> _EXERCISE DIRECTIONS_
Go to the line with "gray semicircle: (306, 30)" in the entries below and write out every line from there through the line with "purple cross: (36, 132)", exactly and without pictures.

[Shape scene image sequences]
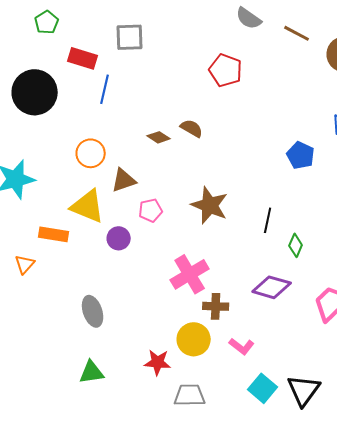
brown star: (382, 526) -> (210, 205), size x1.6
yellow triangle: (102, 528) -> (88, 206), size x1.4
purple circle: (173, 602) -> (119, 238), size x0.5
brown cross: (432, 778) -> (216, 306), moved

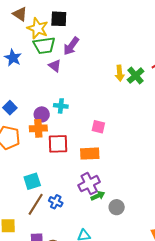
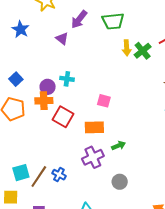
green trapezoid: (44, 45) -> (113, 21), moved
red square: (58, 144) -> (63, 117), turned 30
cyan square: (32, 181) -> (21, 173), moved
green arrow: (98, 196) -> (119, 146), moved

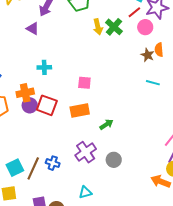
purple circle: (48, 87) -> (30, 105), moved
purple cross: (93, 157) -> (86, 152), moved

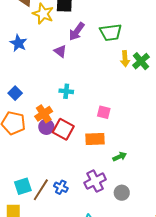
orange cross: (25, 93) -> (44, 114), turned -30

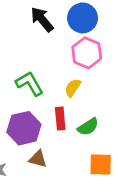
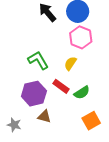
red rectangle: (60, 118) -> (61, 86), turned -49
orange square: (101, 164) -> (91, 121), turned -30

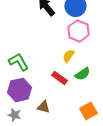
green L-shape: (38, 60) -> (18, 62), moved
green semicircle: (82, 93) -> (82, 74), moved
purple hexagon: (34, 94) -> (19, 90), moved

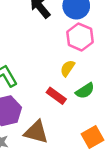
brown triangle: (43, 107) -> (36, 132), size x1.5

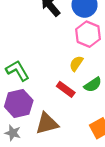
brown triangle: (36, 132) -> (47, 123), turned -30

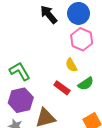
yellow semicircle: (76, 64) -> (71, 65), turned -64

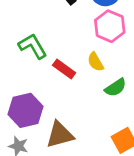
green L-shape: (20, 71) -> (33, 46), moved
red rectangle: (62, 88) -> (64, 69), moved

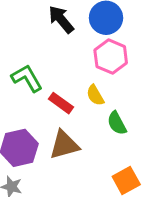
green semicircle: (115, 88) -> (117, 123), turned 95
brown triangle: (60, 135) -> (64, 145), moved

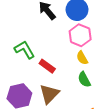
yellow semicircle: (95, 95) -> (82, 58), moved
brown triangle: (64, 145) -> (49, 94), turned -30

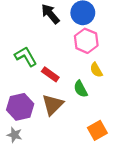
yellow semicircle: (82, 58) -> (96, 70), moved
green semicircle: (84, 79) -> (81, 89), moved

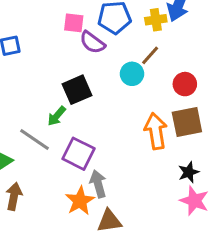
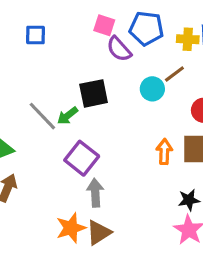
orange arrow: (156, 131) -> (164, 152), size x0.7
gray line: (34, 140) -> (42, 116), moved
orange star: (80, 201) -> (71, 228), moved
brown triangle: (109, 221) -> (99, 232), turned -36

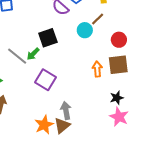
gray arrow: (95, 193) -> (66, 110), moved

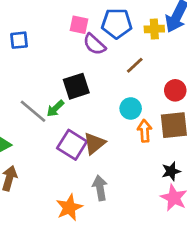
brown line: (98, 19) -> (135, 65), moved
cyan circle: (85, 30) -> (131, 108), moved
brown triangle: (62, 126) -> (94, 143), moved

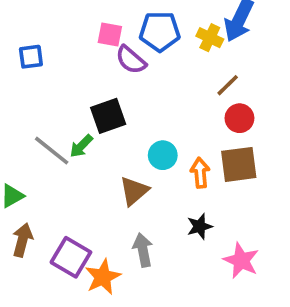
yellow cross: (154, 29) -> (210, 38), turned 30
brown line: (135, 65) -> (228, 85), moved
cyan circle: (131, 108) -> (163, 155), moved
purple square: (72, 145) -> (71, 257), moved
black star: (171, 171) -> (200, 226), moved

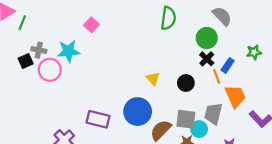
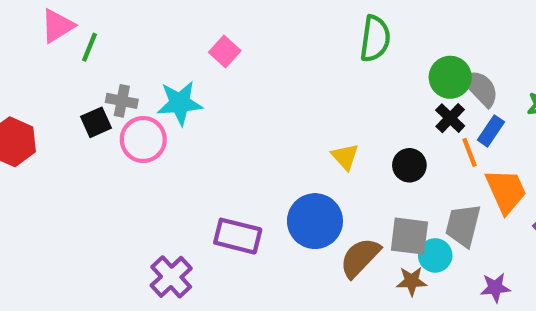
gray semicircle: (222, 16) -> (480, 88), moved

==

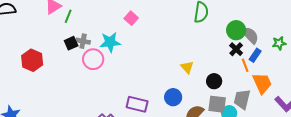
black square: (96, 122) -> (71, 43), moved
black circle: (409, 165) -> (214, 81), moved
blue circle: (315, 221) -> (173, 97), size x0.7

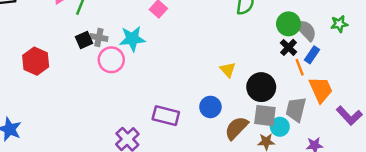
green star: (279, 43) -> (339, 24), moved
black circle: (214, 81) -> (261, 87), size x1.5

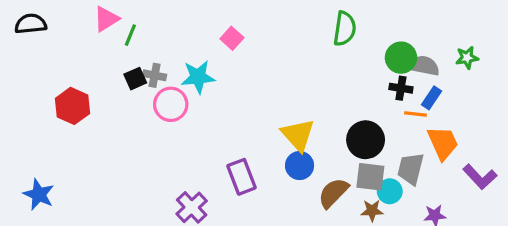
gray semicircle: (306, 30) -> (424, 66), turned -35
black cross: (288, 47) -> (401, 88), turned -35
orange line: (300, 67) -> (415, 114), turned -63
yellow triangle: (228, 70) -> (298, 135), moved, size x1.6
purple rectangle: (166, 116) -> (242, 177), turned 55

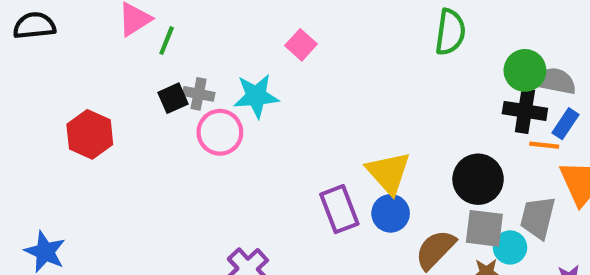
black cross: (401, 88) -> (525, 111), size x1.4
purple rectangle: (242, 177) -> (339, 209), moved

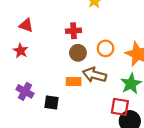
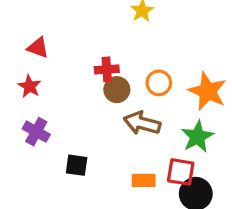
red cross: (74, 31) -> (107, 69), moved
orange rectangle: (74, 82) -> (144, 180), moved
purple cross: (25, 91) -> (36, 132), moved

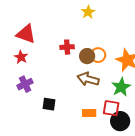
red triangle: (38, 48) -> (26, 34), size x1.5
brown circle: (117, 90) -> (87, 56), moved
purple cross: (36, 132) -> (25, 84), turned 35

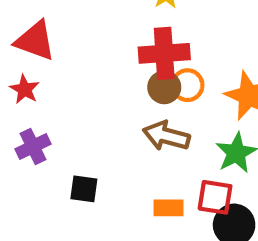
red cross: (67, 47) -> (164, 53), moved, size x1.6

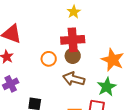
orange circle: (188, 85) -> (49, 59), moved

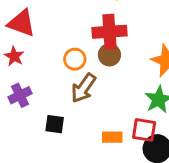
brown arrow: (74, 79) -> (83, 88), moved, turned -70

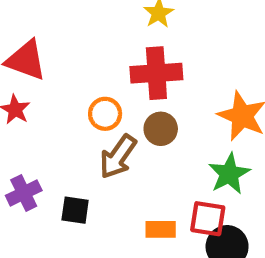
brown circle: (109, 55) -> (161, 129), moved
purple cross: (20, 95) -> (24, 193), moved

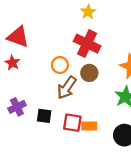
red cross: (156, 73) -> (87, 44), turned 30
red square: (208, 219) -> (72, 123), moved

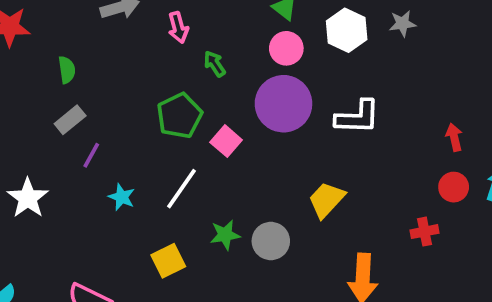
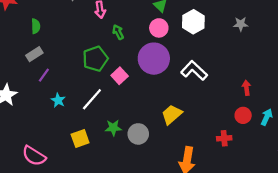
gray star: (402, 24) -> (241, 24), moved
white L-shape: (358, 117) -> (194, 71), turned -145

> _EXPECTED ANSWER_
gray semicircle: (306, 30) -> (424, 66), turned -35
black cross: (288, 47) -> (401, 88), turned -35
orange line: (300, 67) -> (415, 114), turned -63
yellow triangle: (228, 70) -> (298, 135), moved, size x1.6
purple rectangle: (166, 116) -> (242, 177), turned 55

black cross: (401, 88) -> (525, 111), size x1.4
purple rectangle: (242, 177) -> (339, 209), moved

red cross: (74, 31) -> (107, 69), moved
orange rectangle: (74, 82) -> (144, 180), moved
purple cross: (25, 91) -> (36, 132), moved

red triangle: (38, 48) -> (26, 34), size x1.5
brown circle: (117, 90) -> (87, 56), moved
purple cross: (36, 132) -> (25, 84), turned 35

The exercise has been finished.